Aim of the exercise =>
Please reproduce the entries exactly, skipping each picture.

(Collected data)
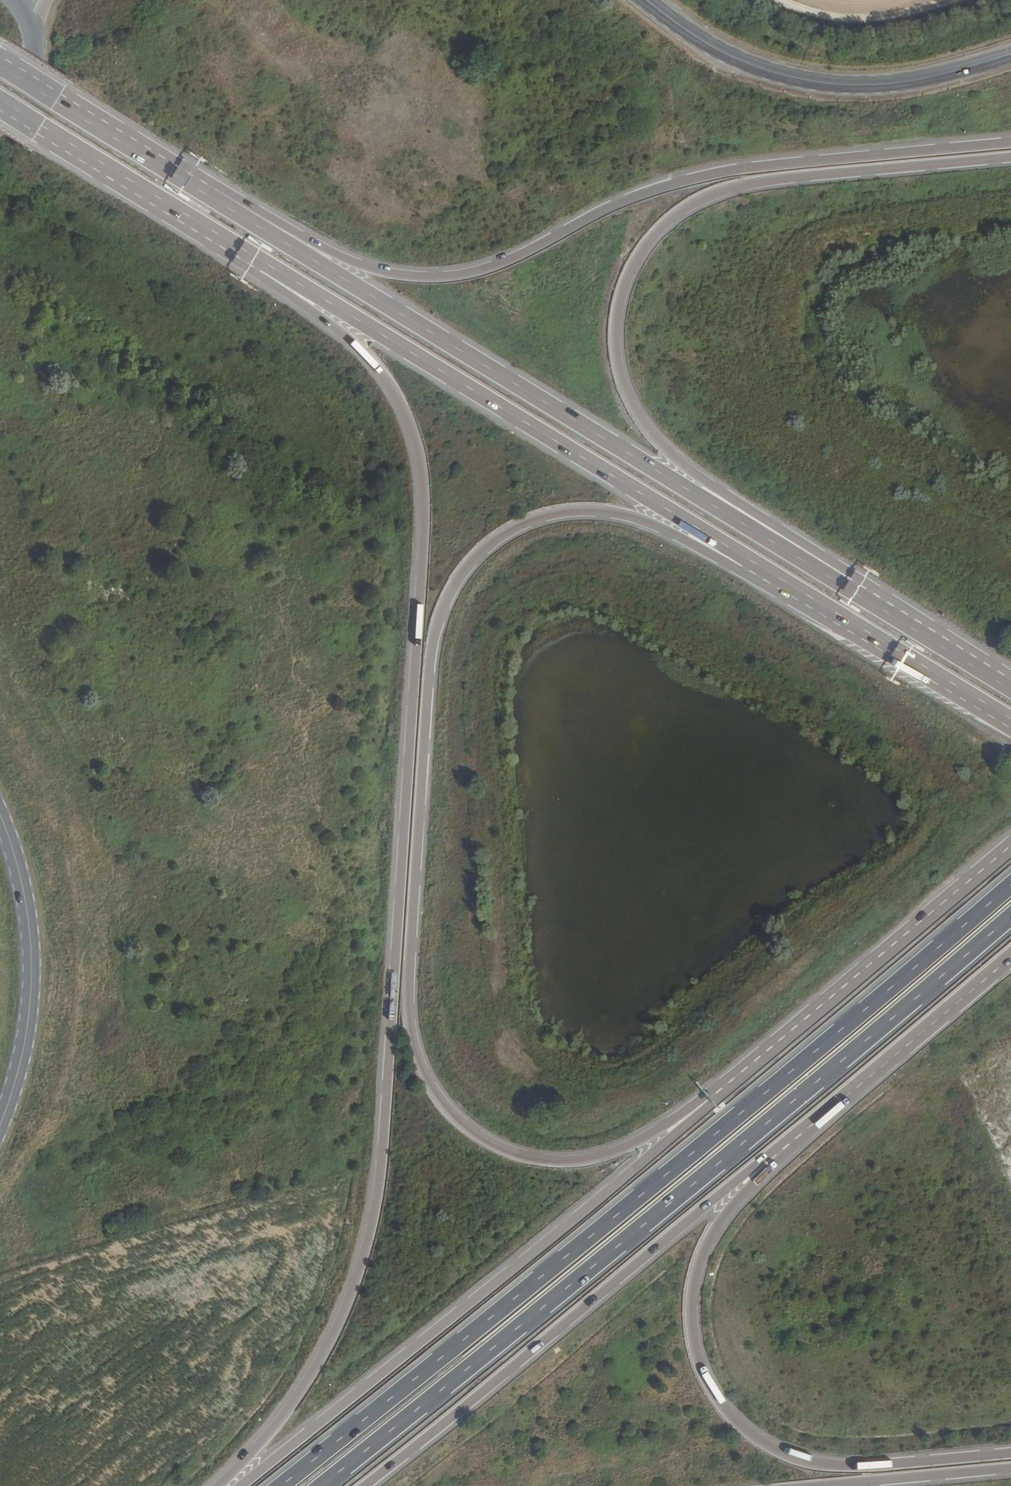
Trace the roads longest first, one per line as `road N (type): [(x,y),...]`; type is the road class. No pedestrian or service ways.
road 1 (trunk): [(263,267),(371,363),(408,427),(420,472),(422,550),(370,1216),(358,1263),(318,1350),(245,1461),(218,1485)]
road 2 (trunk): [(708,1098),(601,1152),(566,1158),(489,1139),(452,1115),(427,1085),(412,1055),(406,971),(428,665),(434,622),(470,553),(543,511),(641,518),(709,554),(749,560)]
road 3 (trunk): [(1010,885),(281,1485)]
road 4 (trunk): [(318,1485),(1010,917)]
road 5 (trunk): [(848,587),(822,557),(692,471),(633,410),(610,351),(615,303),(644,242),(695,197),(763,179),(1010,156)]
road 6 (trunk): [(1010,143),(698,174),(602,206),(535,242),(452,272),(353,262),(213,195)]
road 7 (trunk): [(848,587),(213,195)]
road 8 (trunk): [(708,1098),(667,1141),(237,1485)]
road 9 (trunk): [(1010,1449),(820,1463),(758,1443),(732,1419),(694,1335),(693,1292),(709,1243),(776,1155)]
road 10 (trunk): [(263,267),(749,560)]
road 11 (trunk): [(363,1485),(776,1155)]
road 12 (trunk): [(1010,842),(708,1098)]
road 13 (tertiary): [(1010,54),(909,81),(814,83),(720,51),(648,0)]
road 14 (secondary): [(0,818),(26,902),(32,966),(17,1078),(0,1124)]
road 15 (trunk): [(0,105),(263,267)]
road 16 (trunk): [(776,1155),(1010,955)]
road 17 (trunk): [(749,560),(1010,722)]
road 18 (trunk): [(213,195),(0,65)]
road 19 (track): [(988,0),(871,31),(808,23),(766,0)]
road 20 (trunk): [(806,1485),(1010,1467)]
road 21 (trunk): [(1010,688),(848,587)]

Task output =>
Trace the roads longest first, one per line as `road N (type): [(x,y),...]`; type is the road class. No pedestrian or service ways.
road 1 (trunk): [(263,267),(371,363),(408,427),(420,472),(422,550),(370,1216),(358,1263),(318,1350),(245,1461),(218,1485)]
road 2 (trunk): [(708,1098),(601,1152),(566,1158),(489,1139),(452,1115),(427,1085),(412,1055),(406,971),(428,665),(434,622),(470,553),(543,511),(641,518),(709,554),(749,560)]
road 3 (trunk): [(1010,885),(281,1485)]
road 4 (trunk): [(318,1485),(1010,917)]
road 5 (trunk): [(848,587),(822,557),(692,471),(633,410),(610,351),(615,303),(644,242),(695,197),(763,179),(1010,156)]
road 6 (trunk): [(1010,143),(698,174),(602,206),(535,242),(452,272),(353,262),(213,195)]
road 7 (trunk): [(848,587),(213,195)]
road 8 (trunk): [(708,1098),(667,1141),(237,1485)]
road 9 (trunk): [(1010,1449),(820,1463),(758,1443),(732,1419),(694,1335),(693,1292),(709,1243),(776,1155)]
road 10 (trunk): [(263,267),(749,560)]
road 11 (trunk): [(363,1485),(776,1155)]
road 12 (trunk): [(1010,842),(708,1098)]
road 13 (tertiary): [(1010,54),(909,81),(814,83),(720,51),(648,0)]
road 14 (secondary): [(0,818),(26,902),(32,966),(17,1078),(0,1124)]
road 15 (trunk): [(0,105),(263,267)]
road 16 (trunk): [(776,1155),(1010,955)]
road 17 (trunk): [(749,560),(1010,722)]
road 18 (trunk): [(213,195),(0,65)]
road 19 (track): [(988,0),(871,31),(808,23),(766,0)]
road 20 (trunk): [(806,1485),(1010,1467)]
road 21 (trunk): [(1010,688),(848,587)]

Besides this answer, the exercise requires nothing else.